| What you have to do |
Print the lines from the one containing "Can we say matte" through the one containing "left, is positioned", unchanged and including both of those lines.

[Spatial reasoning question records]
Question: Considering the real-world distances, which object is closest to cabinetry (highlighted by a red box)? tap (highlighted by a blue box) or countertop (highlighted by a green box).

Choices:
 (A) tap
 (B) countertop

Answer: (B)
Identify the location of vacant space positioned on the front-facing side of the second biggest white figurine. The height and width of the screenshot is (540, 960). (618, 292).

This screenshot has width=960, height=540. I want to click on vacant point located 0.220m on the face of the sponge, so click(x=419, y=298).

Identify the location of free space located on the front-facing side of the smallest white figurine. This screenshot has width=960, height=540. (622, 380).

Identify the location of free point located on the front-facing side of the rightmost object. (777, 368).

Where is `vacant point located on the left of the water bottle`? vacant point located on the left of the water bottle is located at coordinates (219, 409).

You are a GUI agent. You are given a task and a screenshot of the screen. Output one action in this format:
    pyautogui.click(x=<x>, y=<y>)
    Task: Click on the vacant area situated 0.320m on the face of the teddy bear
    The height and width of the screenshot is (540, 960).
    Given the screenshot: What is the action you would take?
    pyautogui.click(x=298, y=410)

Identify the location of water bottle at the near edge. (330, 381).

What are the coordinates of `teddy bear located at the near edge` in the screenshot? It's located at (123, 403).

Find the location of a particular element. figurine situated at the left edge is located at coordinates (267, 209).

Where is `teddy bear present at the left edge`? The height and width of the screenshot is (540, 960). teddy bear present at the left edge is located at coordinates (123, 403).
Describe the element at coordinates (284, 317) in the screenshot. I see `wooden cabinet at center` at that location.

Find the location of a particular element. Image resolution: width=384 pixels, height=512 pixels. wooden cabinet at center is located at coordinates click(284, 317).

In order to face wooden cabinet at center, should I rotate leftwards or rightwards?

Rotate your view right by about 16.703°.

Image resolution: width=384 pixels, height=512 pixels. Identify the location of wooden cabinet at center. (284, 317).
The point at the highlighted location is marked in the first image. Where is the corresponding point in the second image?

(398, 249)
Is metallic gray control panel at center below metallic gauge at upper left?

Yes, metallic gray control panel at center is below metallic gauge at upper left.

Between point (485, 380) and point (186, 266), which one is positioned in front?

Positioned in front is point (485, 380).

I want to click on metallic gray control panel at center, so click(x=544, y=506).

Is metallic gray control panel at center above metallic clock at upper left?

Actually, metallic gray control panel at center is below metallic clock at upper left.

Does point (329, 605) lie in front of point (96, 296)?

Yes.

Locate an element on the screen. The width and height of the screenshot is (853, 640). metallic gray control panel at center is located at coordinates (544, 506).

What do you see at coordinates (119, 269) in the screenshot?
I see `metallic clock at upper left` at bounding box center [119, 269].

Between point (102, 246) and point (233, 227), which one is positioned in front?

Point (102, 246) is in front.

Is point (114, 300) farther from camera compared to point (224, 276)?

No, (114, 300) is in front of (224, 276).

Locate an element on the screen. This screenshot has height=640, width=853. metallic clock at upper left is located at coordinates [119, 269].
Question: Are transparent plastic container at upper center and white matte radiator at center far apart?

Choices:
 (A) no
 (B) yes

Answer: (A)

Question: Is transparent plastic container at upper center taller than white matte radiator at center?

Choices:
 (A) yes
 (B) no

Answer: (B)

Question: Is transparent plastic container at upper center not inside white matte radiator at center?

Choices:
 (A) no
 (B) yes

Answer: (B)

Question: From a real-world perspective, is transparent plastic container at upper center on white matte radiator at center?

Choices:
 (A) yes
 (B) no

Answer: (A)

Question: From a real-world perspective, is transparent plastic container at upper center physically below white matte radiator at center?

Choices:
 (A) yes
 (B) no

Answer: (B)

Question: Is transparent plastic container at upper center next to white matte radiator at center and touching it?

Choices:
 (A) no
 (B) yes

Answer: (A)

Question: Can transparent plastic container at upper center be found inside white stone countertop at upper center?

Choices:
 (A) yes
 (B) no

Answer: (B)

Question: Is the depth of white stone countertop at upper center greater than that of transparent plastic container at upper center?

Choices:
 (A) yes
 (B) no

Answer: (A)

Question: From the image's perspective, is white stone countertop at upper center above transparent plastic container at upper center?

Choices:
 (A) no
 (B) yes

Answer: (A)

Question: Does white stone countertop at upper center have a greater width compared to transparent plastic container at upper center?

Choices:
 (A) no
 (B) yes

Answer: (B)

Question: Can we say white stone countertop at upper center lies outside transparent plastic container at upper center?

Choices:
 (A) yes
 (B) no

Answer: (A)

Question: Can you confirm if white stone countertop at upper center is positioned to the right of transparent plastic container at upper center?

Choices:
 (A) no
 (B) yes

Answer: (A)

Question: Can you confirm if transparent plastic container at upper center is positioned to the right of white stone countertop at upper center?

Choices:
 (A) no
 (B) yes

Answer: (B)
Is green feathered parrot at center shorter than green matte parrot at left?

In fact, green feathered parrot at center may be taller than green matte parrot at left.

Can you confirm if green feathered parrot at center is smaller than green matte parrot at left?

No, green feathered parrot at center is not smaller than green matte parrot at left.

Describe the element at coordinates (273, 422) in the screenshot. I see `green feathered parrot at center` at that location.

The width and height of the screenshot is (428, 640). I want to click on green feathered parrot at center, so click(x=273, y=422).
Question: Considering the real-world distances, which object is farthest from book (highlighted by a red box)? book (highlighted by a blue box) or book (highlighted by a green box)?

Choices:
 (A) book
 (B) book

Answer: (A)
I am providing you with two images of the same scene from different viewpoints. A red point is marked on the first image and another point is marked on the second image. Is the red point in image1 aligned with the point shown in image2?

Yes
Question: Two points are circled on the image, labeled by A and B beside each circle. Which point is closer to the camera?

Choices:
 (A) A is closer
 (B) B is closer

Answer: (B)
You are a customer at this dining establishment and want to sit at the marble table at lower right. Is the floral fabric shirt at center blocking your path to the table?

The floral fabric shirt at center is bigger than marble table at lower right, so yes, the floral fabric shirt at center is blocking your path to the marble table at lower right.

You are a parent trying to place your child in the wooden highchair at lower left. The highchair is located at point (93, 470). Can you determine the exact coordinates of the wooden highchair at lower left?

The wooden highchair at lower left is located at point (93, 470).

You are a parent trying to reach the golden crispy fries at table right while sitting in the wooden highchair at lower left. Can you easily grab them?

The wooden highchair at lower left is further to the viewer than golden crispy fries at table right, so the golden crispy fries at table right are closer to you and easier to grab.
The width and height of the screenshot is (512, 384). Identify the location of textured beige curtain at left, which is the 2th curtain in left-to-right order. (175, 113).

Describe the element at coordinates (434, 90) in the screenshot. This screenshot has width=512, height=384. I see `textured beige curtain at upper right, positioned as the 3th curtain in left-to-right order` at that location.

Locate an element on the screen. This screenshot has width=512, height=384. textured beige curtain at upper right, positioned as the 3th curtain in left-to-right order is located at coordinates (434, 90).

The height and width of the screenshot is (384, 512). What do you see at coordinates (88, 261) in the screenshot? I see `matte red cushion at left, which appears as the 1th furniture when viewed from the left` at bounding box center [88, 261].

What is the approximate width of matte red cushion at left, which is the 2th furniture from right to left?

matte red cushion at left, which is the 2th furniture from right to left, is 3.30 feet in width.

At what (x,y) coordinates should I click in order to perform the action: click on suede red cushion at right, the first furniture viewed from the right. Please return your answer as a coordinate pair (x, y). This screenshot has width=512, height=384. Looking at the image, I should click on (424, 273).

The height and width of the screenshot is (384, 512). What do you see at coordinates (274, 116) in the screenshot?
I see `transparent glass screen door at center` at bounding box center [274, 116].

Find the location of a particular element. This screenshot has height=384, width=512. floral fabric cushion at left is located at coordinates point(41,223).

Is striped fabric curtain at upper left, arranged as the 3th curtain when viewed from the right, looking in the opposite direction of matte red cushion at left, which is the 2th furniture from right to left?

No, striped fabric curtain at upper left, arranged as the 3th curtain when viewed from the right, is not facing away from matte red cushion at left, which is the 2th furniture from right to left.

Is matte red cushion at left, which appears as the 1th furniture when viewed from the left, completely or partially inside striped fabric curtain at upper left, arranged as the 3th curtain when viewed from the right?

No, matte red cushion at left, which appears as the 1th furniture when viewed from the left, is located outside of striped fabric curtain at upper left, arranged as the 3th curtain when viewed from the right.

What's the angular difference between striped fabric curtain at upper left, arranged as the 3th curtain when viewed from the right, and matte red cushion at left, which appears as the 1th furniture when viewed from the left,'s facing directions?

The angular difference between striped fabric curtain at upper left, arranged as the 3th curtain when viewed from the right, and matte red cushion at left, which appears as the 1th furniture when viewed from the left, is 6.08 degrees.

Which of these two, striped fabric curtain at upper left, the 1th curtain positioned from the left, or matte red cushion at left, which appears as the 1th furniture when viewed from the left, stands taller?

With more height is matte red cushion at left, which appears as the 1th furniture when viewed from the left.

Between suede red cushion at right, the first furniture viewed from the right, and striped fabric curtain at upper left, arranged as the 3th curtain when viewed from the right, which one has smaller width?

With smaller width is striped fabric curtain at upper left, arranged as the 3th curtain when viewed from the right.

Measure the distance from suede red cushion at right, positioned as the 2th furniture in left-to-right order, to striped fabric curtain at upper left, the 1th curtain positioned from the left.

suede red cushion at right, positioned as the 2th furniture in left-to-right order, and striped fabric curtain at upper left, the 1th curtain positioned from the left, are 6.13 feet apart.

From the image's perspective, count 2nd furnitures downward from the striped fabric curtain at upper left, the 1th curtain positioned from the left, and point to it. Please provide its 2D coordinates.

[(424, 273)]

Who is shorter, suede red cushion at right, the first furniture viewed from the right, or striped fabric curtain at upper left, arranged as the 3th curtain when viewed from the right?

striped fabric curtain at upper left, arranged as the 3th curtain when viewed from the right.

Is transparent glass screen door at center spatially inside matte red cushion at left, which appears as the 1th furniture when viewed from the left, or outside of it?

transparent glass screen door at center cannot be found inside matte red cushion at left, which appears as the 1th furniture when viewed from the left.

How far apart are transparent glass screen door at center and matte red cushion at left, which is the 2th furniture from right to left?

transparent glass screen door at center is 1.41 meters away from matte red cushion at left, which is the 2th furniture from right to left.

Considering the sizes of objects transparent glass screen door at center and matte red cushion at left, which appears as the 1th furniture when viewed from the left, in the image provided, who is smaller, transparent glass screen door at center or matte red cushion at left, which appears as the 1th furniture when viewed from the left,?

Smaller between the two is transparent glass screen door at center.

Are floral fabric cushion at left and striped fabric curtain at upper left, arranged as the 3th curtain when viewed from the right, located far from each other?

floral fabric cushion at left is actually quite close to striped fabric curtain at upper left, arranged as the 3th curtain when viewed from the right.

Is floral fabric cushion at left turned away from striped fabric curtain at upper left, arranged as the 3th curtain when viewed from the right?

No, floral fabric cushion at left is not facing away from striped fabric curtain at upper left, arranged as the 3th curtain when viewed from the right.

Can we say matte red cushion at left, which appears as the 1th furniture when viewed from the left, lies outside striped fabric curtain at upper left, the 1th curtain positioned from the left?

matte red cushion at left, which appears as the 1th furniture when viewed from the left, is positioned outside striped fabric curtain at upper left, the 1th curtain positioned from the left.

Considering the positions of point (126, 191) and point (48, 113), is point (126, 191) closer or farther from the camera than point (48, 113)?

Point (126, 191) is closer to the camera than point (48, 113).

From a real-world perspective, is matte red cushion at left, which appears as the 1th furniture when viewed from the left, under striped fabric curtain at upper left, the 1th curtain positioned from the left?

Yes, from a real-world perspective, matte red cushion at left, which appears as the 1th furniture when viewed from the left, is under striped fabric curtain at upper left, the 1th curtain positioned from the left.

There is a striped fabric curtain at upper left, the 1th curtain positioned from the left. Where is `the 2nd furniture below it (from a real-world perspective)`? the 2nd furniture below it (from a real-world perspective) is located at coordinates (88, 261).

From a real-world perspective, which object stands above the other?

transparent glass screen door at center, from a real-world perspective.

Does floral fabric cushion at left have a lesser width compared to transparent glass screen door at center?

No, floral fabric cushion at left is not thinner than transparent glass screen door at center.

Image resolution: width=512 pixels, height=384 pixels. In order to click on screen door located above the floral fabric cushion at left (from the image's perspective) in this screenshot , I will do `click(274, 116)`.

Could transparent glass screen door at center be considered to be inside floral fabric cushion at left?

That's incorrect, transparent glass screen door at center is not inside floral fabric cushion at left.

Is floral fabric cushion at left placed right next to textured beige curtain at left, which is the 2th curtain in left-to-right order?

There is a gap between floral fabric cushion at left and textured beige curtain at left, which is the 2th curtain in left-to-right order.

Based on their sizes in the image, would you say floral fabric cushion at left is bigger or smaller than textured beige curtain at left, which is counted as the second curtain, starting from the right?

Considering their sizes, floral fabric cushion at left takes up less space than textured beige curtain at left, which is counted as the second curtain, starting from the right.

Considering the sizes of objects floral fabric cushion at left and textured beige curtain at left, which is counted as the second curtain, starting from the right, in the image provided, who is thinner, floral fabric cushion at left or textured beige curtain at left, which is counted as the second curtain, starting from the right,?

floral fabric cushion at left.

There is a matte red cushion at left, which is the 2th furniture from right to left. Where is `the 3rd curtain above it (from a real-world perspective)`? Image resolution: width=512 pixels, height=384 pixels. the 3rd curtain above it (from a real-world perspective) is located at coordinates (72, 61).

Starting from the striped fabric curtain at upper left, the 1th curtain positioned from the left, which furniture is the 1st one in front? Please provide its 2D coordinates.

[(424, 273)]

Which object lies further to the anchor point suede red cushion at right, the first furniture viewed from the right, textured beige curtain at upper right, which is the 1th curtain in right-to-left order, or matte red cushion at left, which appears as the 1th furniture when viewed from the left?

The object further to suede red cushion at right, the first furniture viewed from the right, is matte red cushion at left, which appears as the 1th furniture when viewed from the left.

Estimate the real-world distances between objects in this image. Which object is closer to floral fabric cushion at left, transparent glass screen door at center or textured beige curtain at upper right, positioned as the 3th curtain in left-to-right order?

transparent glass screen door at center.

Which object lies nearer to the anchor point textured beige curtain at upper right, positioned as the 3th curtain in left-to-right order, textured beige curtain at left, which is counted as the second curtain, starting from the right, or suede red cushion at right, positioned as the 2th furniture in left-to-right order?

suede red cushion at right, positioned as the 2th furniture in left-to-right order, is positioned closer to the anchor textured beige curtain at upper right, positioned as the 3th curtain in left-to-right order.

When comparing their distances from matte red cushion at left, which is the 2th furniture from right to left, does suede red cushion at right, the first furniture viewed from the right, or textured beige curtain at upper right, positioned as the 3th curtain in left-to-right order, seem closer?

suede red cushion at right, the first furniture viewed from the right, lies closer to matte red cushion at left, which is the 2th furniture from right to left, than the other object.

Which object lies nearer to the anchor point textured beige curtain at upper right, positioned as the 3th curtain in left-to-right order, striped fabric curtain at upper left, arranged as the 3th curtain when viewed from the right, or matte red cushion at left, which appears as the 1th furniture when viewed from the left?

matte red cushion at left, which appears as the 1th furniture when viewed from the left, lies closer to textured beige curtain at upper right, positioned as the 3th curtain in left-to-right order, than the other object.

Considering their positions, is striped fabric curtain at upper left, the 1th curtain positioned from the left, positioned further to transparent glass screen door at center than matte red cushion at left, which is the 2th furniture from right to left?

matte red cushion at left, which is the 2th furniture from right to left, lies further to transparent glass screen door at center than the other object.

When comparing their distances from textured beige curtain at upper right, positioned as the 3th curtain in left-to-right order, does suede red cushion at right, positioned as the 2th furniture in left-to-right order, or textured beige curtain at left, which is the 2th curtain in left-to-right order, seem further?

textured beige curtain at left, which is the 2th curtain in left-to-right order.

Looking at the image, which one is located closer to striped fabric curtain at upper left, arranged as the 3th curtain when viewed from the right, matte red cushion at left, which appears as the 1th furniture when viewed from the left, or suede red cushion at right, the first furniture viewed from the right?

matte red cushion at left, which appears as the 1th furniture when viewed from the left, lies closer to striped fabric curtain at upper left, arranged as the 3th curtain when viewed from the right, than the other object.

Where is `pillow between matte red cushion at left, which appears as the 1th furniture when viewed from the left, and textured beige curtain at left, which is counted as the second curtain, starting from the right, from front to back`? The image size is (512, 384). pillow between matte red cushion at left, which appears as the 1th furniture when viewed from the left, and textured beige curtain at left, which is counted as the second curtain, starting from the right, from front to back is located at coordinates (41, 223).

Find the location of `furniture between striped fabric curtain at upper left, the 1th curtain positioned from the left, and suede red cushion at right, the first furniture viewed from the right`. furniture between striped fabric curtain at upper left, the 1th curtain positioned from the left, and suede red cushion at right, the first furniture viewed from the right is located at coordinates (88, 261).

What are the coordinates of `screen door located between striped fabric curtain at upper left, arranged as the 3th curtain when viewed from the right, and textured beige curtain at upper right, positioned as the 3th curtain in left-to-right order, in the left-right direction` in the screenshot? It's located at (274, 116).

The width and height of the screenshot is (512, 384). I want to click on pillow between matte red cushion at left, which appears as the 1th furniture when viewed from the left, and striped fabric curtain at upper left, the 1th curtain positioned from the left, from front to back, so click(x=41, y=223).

| Finished task |
Can we say matte red cushion at left, which appears as the 1th furniture when viewed from the left, lies outside striped fabric curtain at upper left, the 1th curtain positioned from the left?

matte red cushion at left, which appears as the 1th furniture when viewed from the left, is positioned outside striped fabric curtain at upper left, the 1th curtain positioned from the left.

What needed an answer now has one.